WHAT YOU NEED TO DO: The word "pink" marks the lines you need; copy each of them from the data.

Spatial object tracking data:
━━━━━━━━━━━━━━━━━━━━━━━━━━━━━━

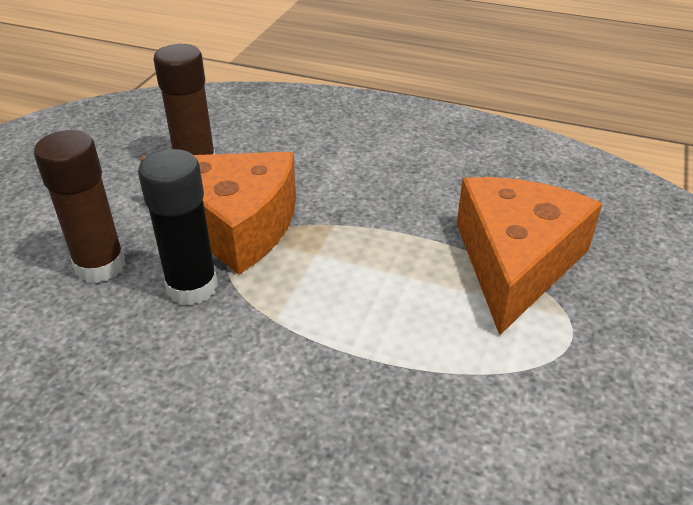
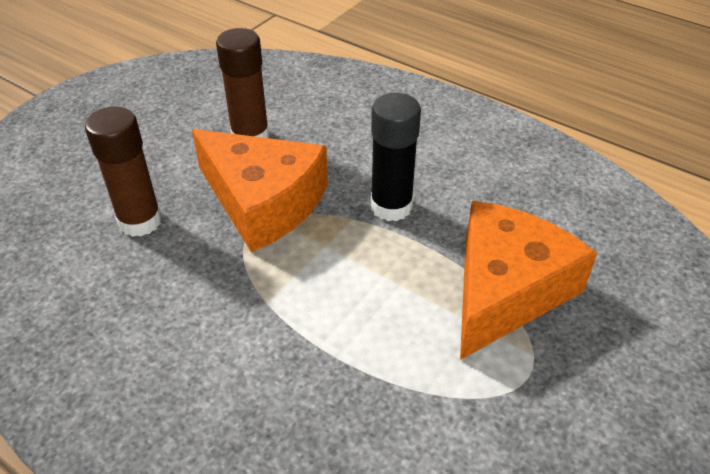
camera: 15 degrees right, 5 degrees up
(192, 287) = (208, 257): black glue stick -> black glue stick (391, 206)

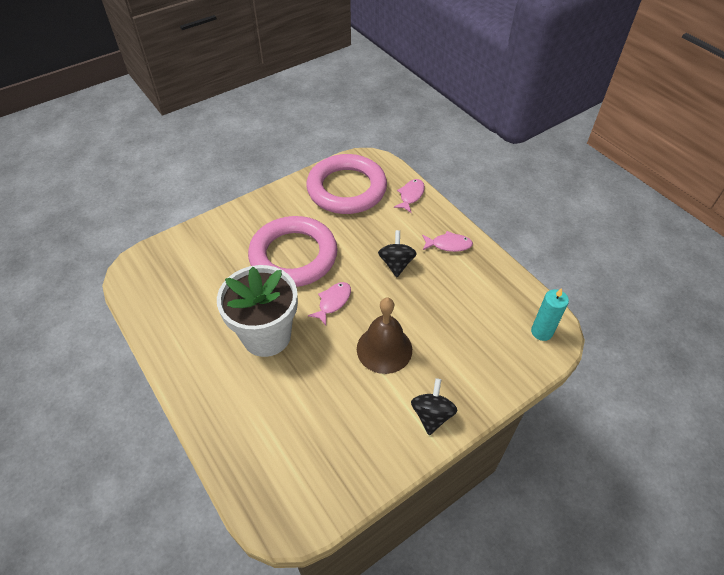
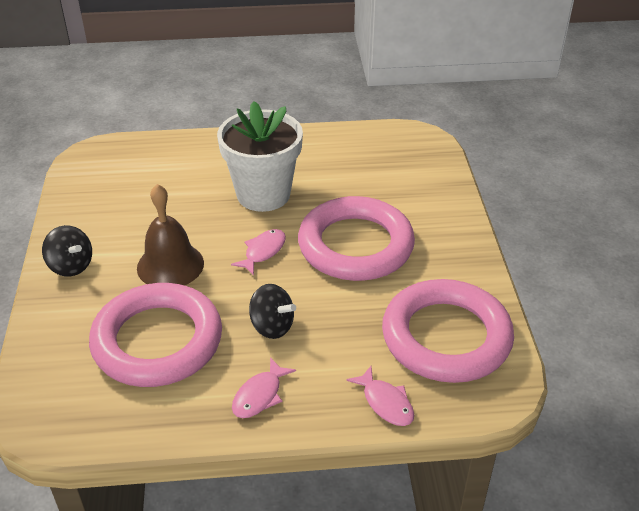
camera: 120 degrees right, 10 degrees down
(333, 302) = (263, 251): pink fish -> pink fish turned 120 degrees counterclockwise
(452, 313) = (157, 341): none -> pink ring
(541, 332) = (53, 410): turquoise candle -> none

━━━━━━━━━━━━━━━━━━━━━━━━━━━━━━

REPLY TO THE EXERCISE:
(333, 302) = (263, 251): pink fish -> pink fish turned 120 degrees counterclockwise
(452, 313) = (157, 341): none -> pink ring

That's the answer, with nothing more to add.